▶ [YOUR OBJECTIVE] Please report every line in the entries that contains the string "none".

(Edit difference data)
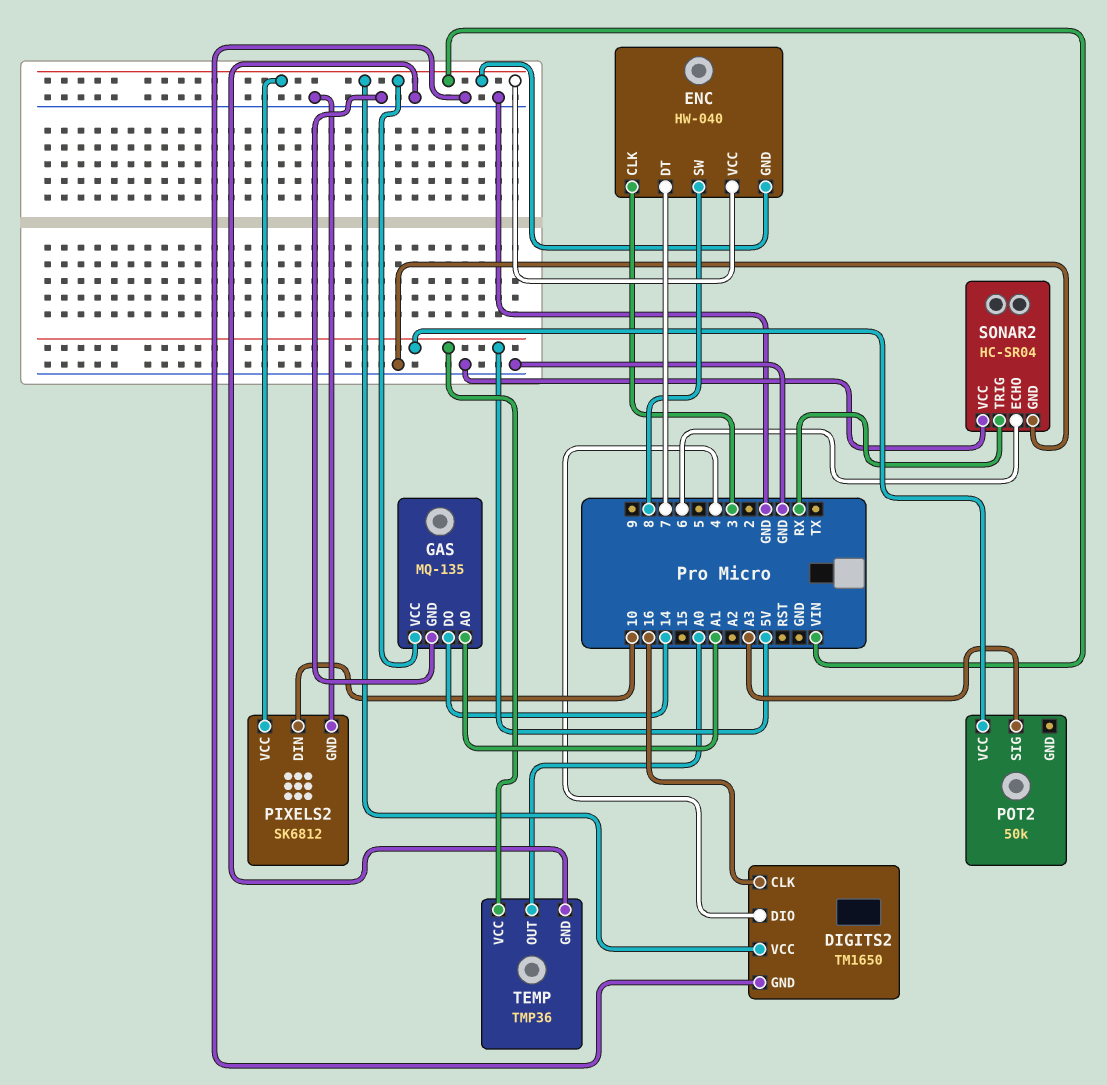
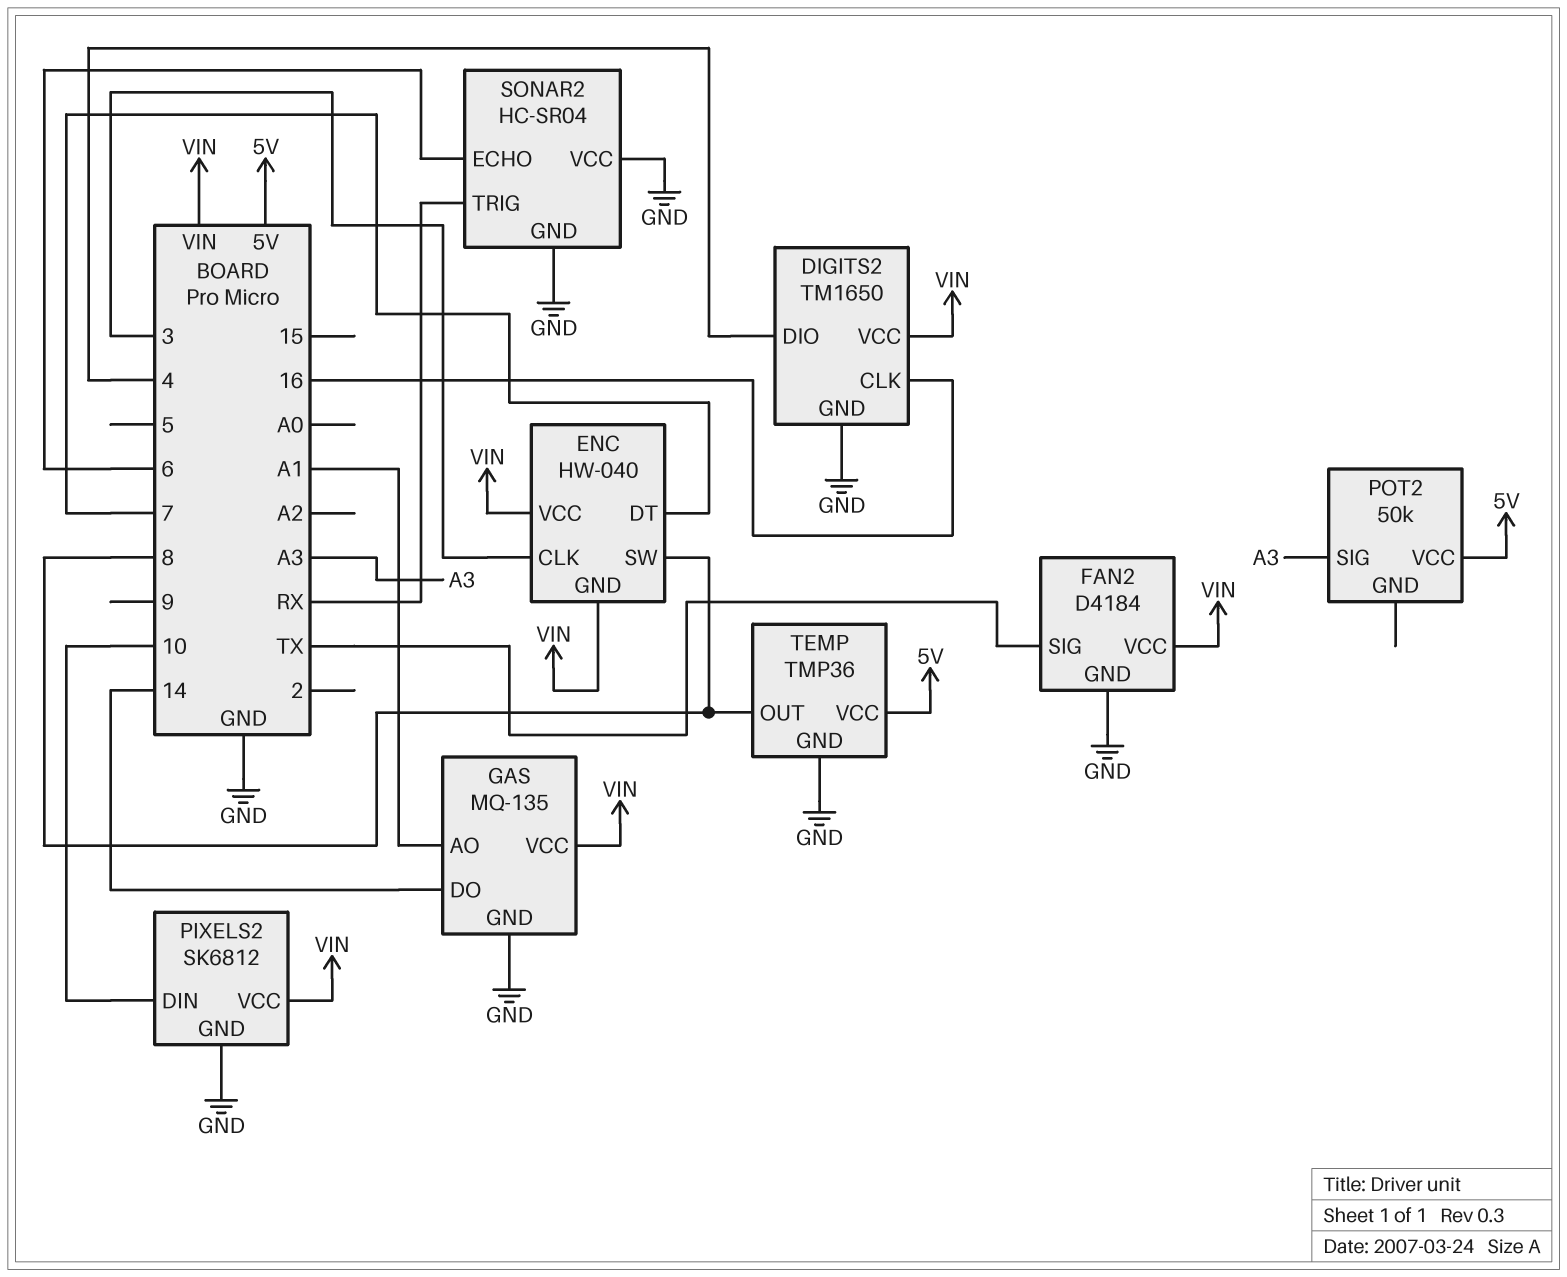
FAN2: none -> D4184
FAN2 pin GND: none -> GND
FAN2 pin SIG: none -> TX
FAN2 pin VCC: none -> VIN
TEMP pin OUT: A0 -> 8

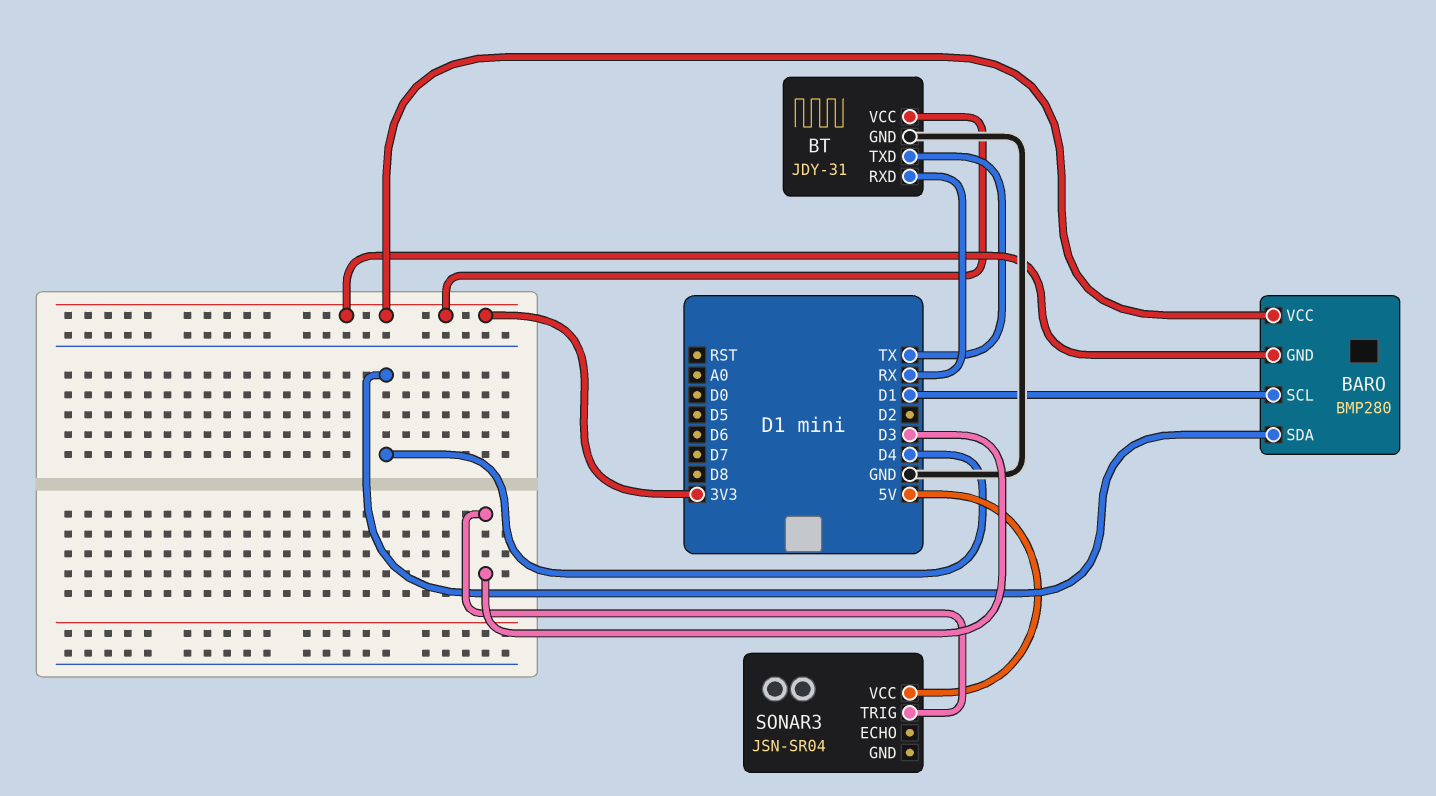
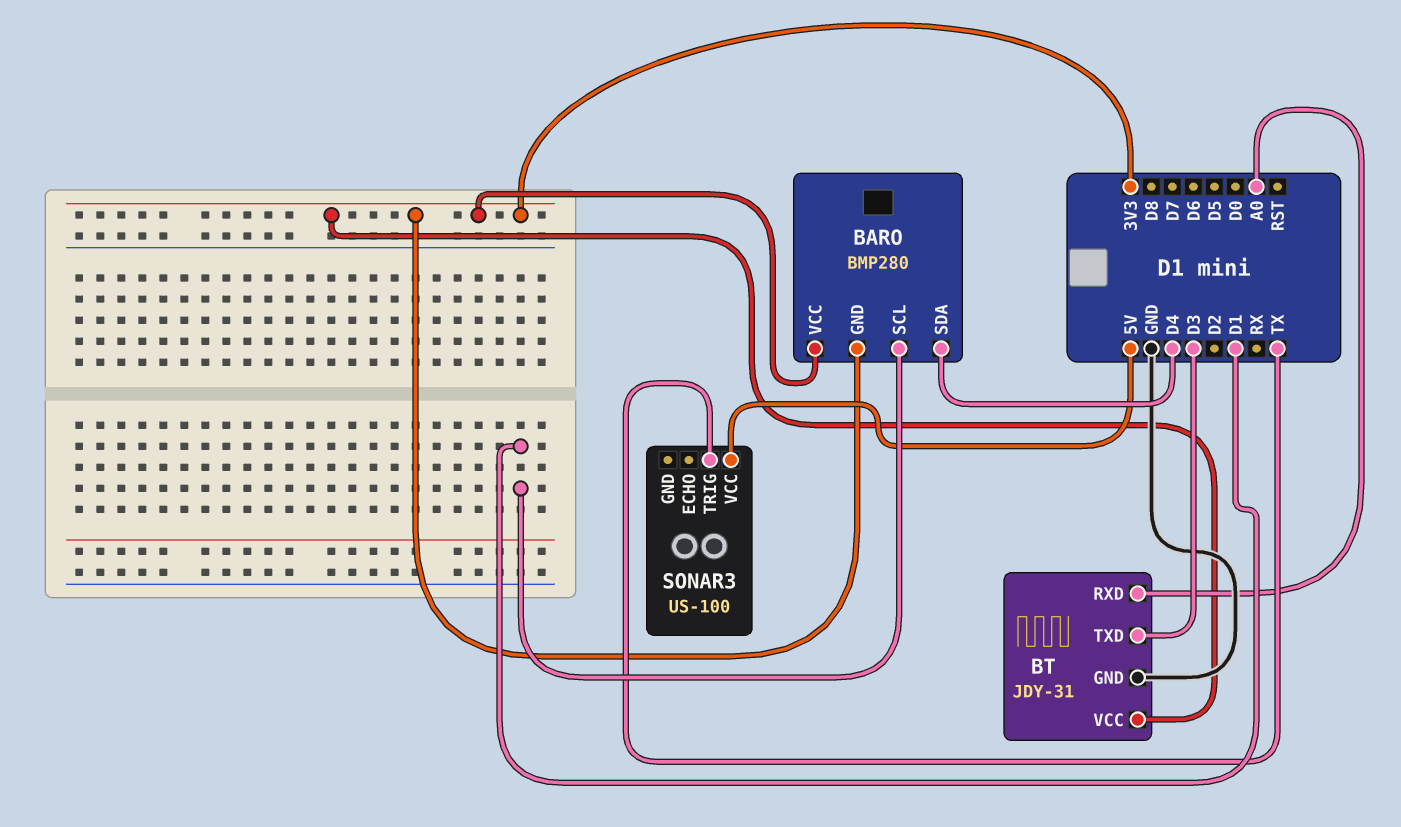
BT pin RXD: RX -> A0
BT pin TXD: TX -> D3
SONAR3: JSN-SR04 -> US-100
SONAR3 pin TRIG: D3 -> TX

▶ [RESULT]
FAN2: none -> D4184
FAN2 pin GND: none -> GND
FAN2 pin SIG: none -> TX
FAN2 pin VCC: none -> VIN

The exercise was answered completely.